Problem to work on |
Repeat the records exactly. Leave out the pictures.

Source material START

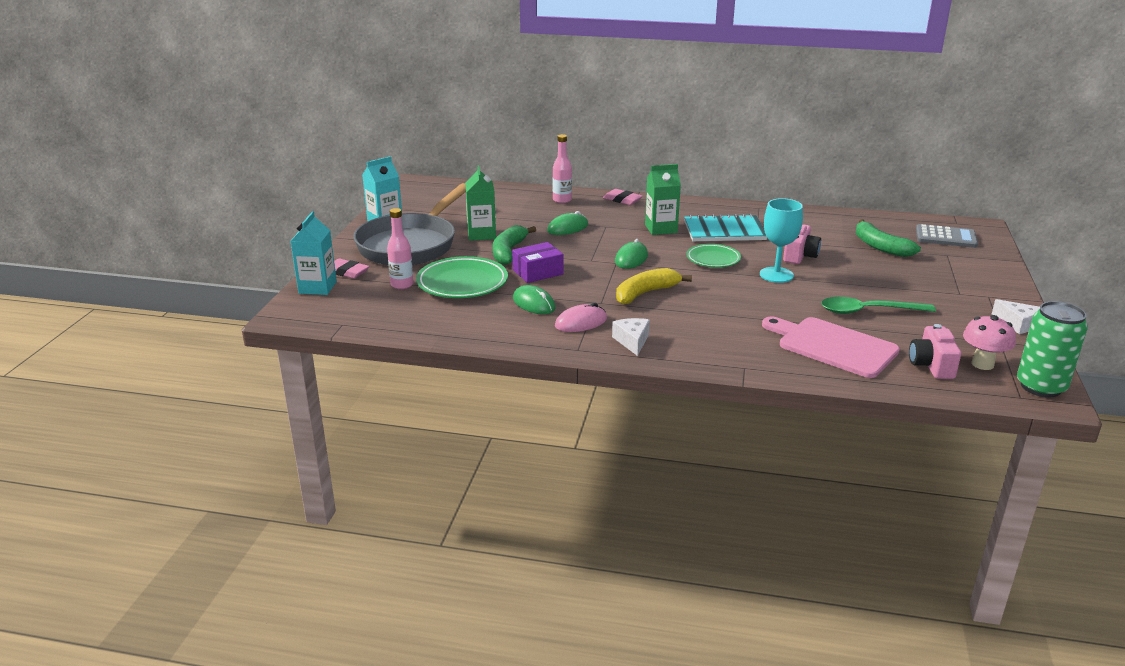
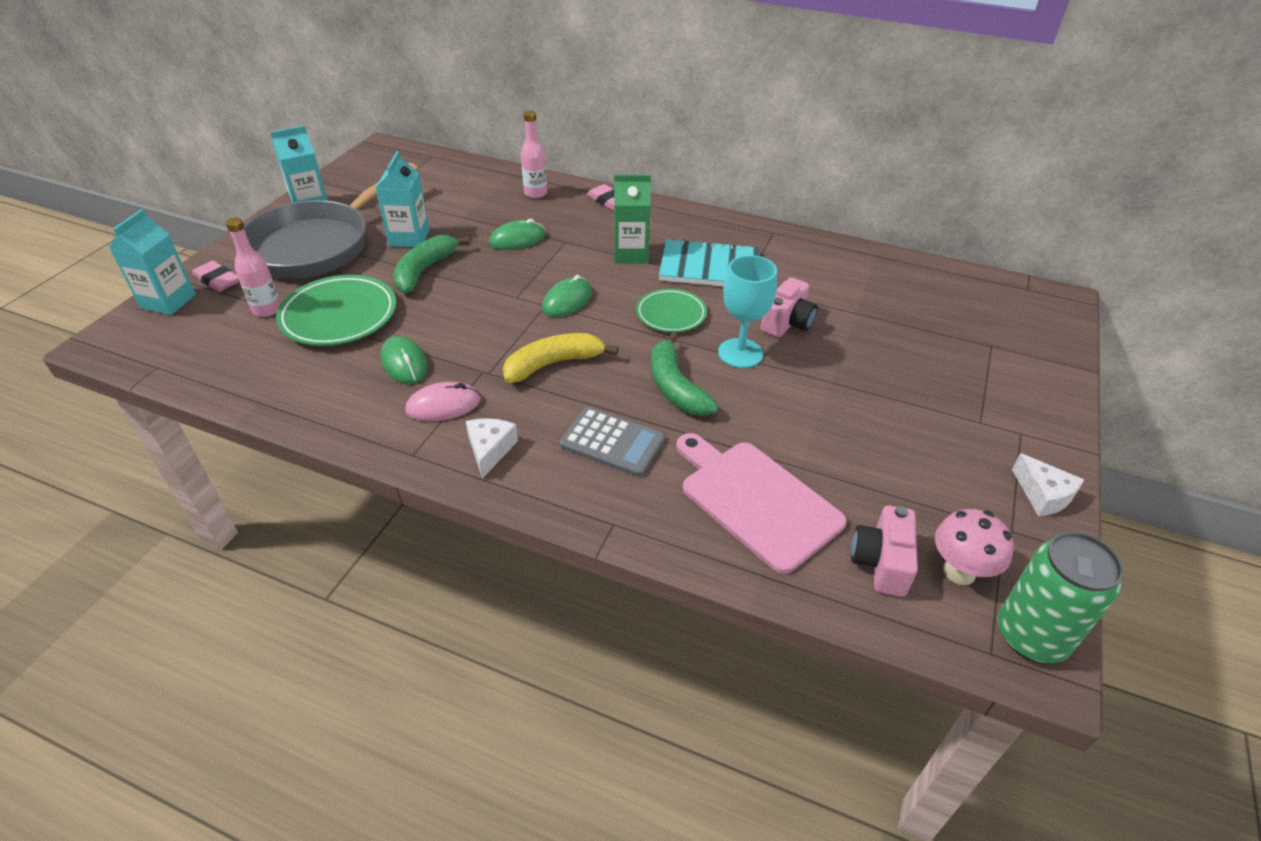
camera: 10 degrees right, 15 degrees up
(481, 234) = (409, 238): green carton -> turquoise carton
(538, 272) = (440, 309): purple box -> none
(868, 311) = (836, 438): green spoon -> none
(880, 247) = (904, 319): green banana -> green banana (675, 387)
(945, 237) = (1002, 313): grey calculator -> grey calculator (612, 442)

Source material END

Final answer |
camera: 10 degrees right, 15 degrees up
(481, 234) = (409, 238): green carton -> turquoise carton
(538, 272) = (440, 309): purple box -> none
(868, 311) = (836, 438): green spoon -> none
(880, 247) = (904, 319): green banana -> green banana (675, 387)
(945, 237) = (1002, 313): grey calculator -> grey calculator (612, 442)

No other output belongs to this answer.